:: TASK DIRECTIONS ::
Output the whole listing exactly, except for the pictures in it.
SOURCE DATA Start Marker
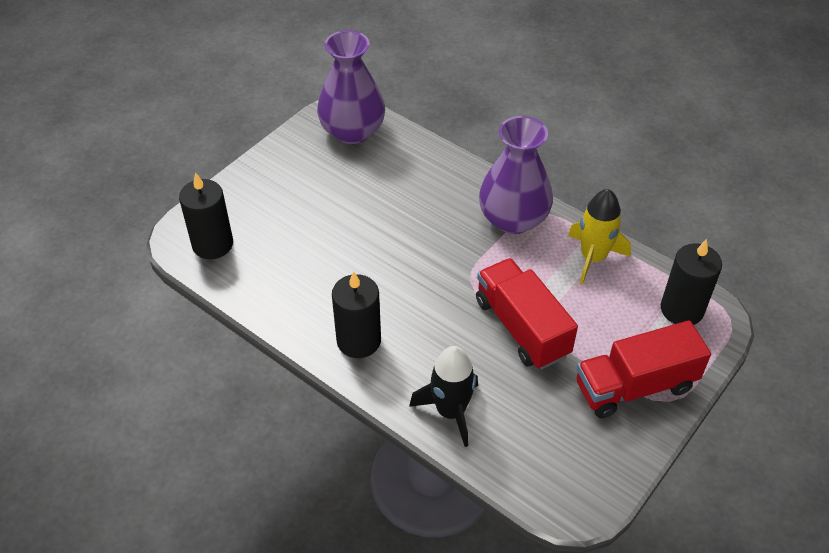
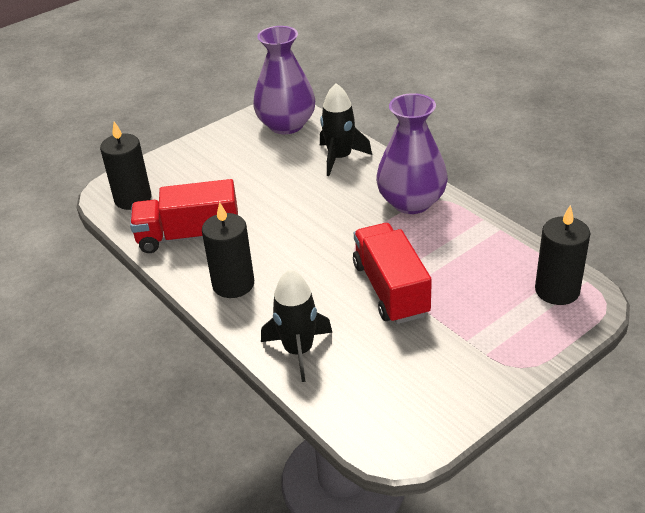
camera: 15 degrees right, 10 degrees down
(423, 170) = (340, 158): none -> black rocket
(593, 257) = (479, 239): yellow rocket -> none
(635, 386) = (488, 350): red truck -> red truck (189, 236)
SOURCE DATA End Marker
:: WORKED SOLUTION ::
camera: 15 degrees right, 10 degrees down
(423, 170) = (340, 158): none -> black rocket
(593, 257) = (479, 239): yellow rocket -> none
(635, 386) = (488, 350): red truck -> red truck (189, 236)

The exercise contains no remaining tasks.